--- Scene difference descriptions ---
━━━━━━━━━━
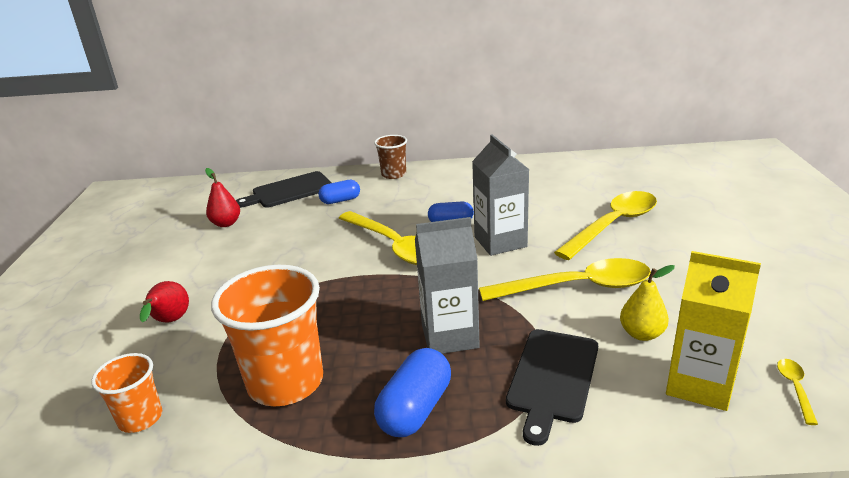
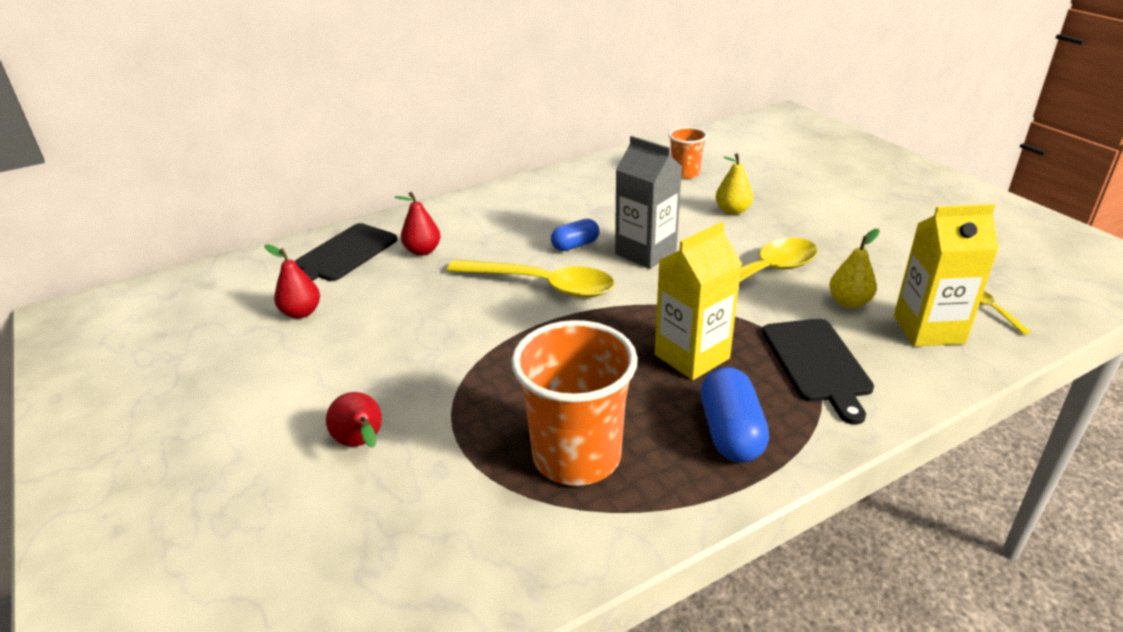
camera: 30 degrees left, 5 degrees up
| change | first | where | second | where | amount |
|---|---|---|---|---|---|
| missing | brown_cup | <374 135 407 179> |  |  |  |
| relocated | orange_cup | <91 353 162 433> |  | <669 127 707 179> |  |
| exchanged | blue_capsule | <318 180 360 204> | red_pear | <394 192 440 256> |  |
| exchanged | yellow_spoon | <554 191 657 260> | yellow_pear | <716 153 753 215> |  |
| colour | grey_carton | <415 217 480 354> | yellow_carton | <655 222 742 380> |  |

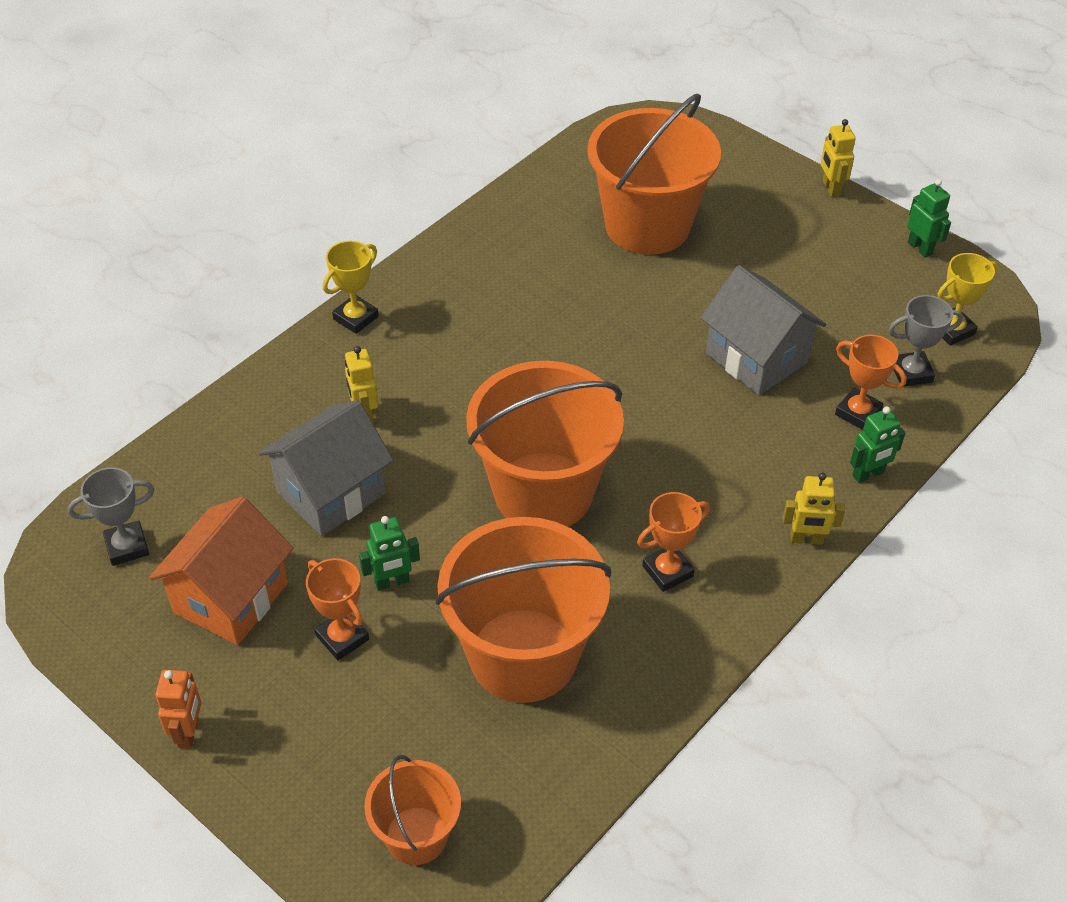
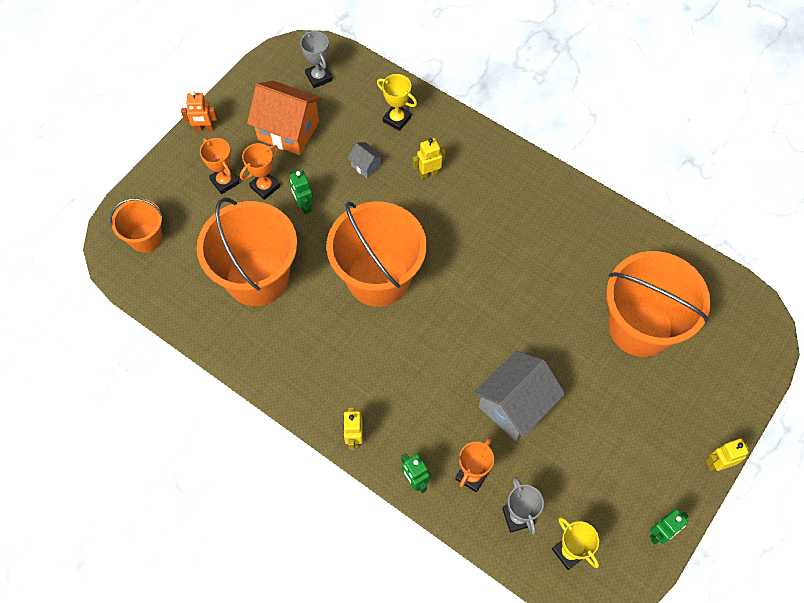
camera: 85 degrees right, 15 degrees up
| change | first | where | second | where | amount |
|---|---|---|---|---|---|
| relocated | yellow_trophy | <323 241 379 334> |  | <377 74 417 131> |  |
| relocated | orange_trophy | <637 492 710 592> |  | <200 138 239 194> |  |
| size | grey_house | <258 400 393 536> |  | <347 142 384 178> | x0.46 |

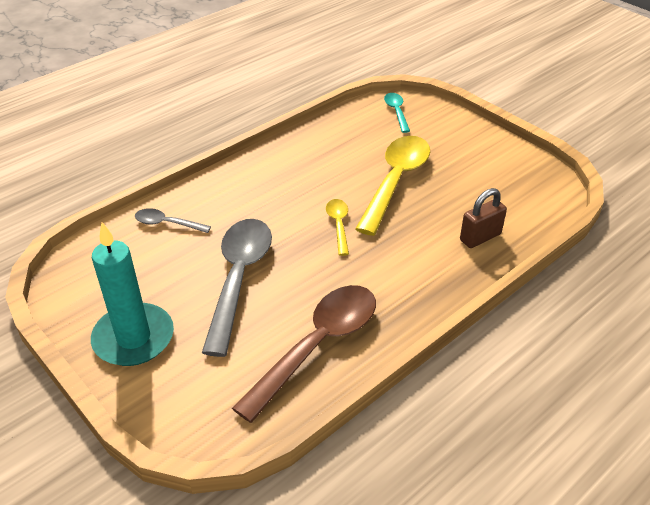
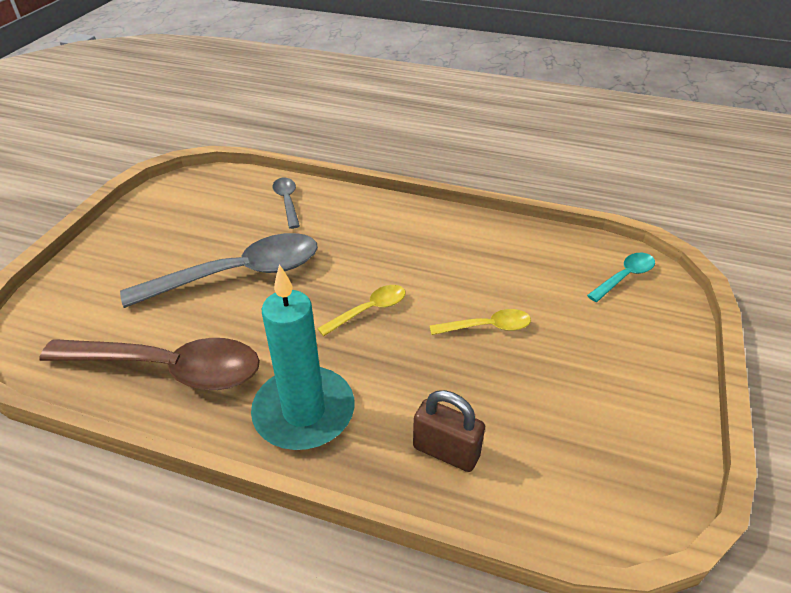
camera: 60 degrees right, 0 degrees up
| change | first | where | second | where | amount |
|---|---|---|---|---|---|
| relocated | turquoise_candle | <91 222 174 366> |  | <251 264 354 450> |  |
| size | yellow_spoon | <355 136 430 236> |  | <430 309 531 335> | x0.48 |

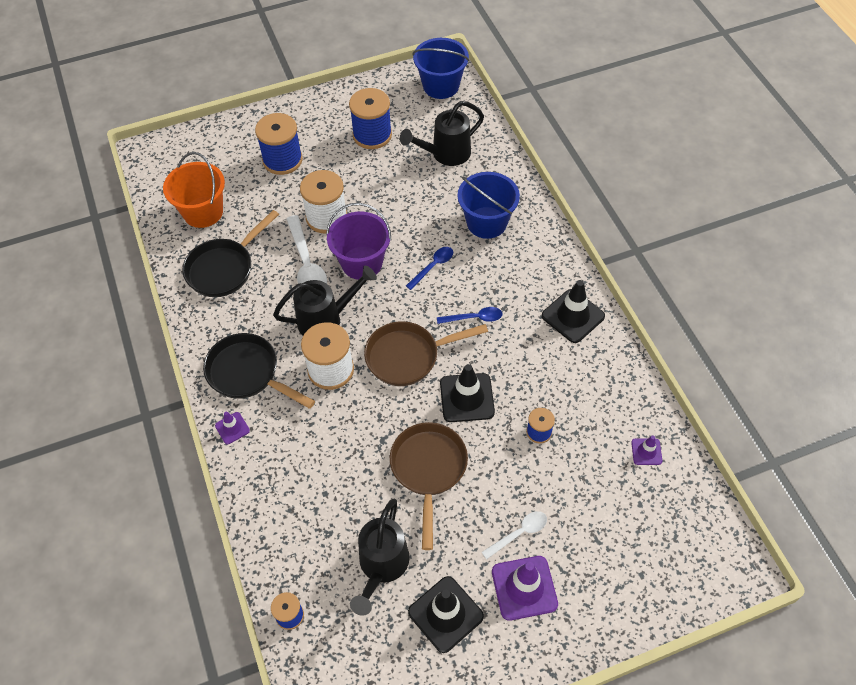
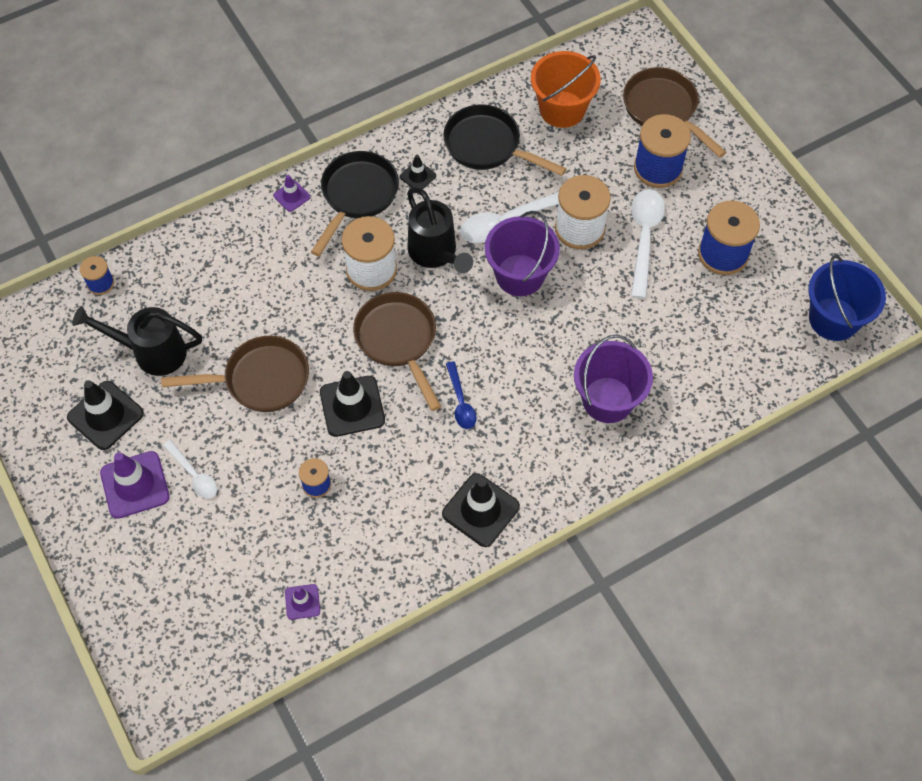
camera: 80 degrees right, 5 degrees up
| change | first | where | second | where | amount |
|---|---|---|---|---|---|
| missing | black_watering_can | <400 101 484 166> |  |  |  |
| missing | blue_spoon | <406 247 453 290> |  |  |  |
| appeared |  |  | black_traffic_cone | <400 155 436 189> |  |
| appeared |  |  | brown_pan | <623 67 726 158> |  |
| appeared |  |  | white_spoon | <631 189 665 299> |  |
| colour | blue_bucket | <458 172 520 239> | purple_bucket | <574 335 653 423> |  |

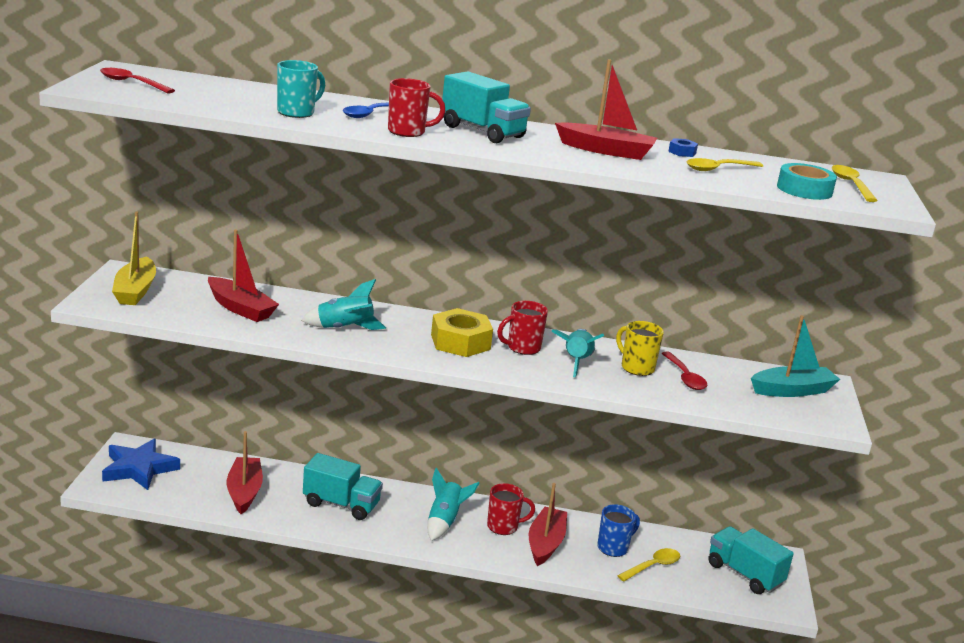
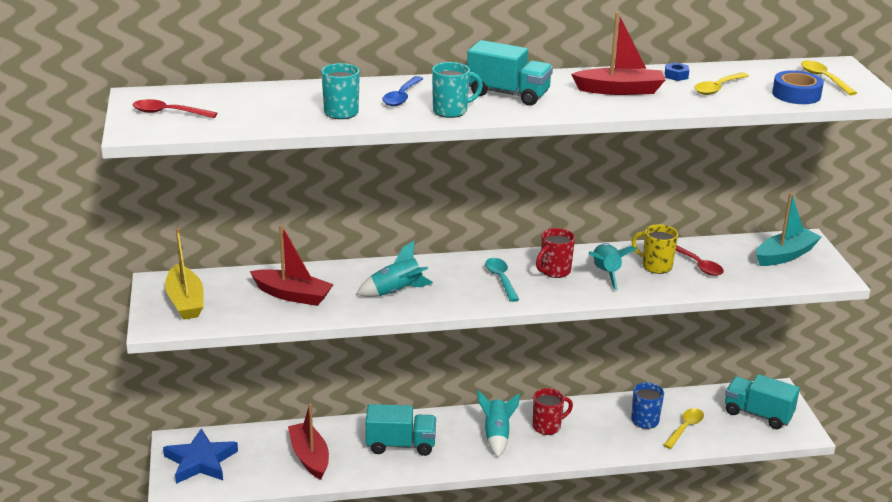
camera: 15 degrees left, 5 degrees up
| change | first | where | second | where | amount |
|---|---|---|---|---|---|
| missing | red_boat | <529 483 567 566> |  |  |  |
| exchanged | yellow_nut | <431 308 493 357> | turquoise_spoon | <485 258 519 302> |  |
| colour | red_mug | <388 78 445 137> | turquoise_mug | <432 62 483 118> |  |
| colour | turquoise_tape | <777 163 837 200> | blue_tape | <772 70 824 104> |  |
━━━━━━━━━━
--- TASK PROMPT ---
A faithful copy of all the data above is required, printed exactly and with no pictures.

--- TASK ANSWER ---
camera: 30 degrees left, 5 degrees up
| change | first | where | second | where | amount |
|---|---|---|---|---|---|
| missing | brown_cup | <374 135 407 179> |  |  |  |
| relocated | orange_cup | <91 353 162 433> |  | <669 127 707 179> |  |
| exchanged | blue_capsule | <318 180 360 204> | red_pear | <394 192 440 256> |  |
| exchanged | yellow_spoon | <554 191 657 260> | yellow_pear | <716 153 753 215> |  |
| colour | grey_carton | <415 217 480 354> | yellow_carton | <655 222 742 380> |  |

camera: 85 degrees right, 15 degrees up
| change | first | where | second | where | amount |
|---|---|---|---|---|---|
| relocated | yellow_trophy | <323 241 379 334> |  | <377 74 417 131> |  |
| relocated | orange_trophy | <637 492 710 592> |  | <200 138 239 194> |  |
| size | grey_house | <258 400 393 536> |  | <347 142 384 178> | x0.46 |

camera: 60 degrees right, 0 degrees up
| change | first | where | second | where | amount |
|---|---|---|---|---|---|
| relocated | turquoise_candle | <91 222 174 366> |  | <251 264 354 450> |  |
| size | yellow_spoon | <355 136 430 236> |  | <430 309 531 335> | x0.48 |

camera: 80 degrees right, 5 degrees up
| change | first | where | second | where | amount |
|---|---|---|---|---|---|
| missing | black_watering_can | <400 101 484 166> |  |  |  |
| missing | blue_spoon | <406 247 453 290> |  |  |  |
| appeared |  |  | black_traffic_cone | <400 155 436 189> |  |
| appeared |  |  | brown_pan | <623 67 726 158> |  |
| appeared |  |  | white_spoon | <631 189 665 299> |  |
| colour | blue_bucket | <458 172 520 239> | purple_bucket | <574 335 653 423> |  |

camera: 15 degrees left, 5 degrees up
| change | first | where | second | where | amount |
|---|---|---|---|---|---|
| missing | red_boat | <529 483 567 566> |  |  |  |
| exchanged | yellow_nut | <431 308 493 357> | turquoise_spoon | <485 258 519 302> |  |
| colour | red_mug | <388 78 445 137> | turquoise_mug | <432 62 483 118> |  |
| colour | turquoise_tape | <777 163 837 200> | blue_tape | <772 70 824 104> |  |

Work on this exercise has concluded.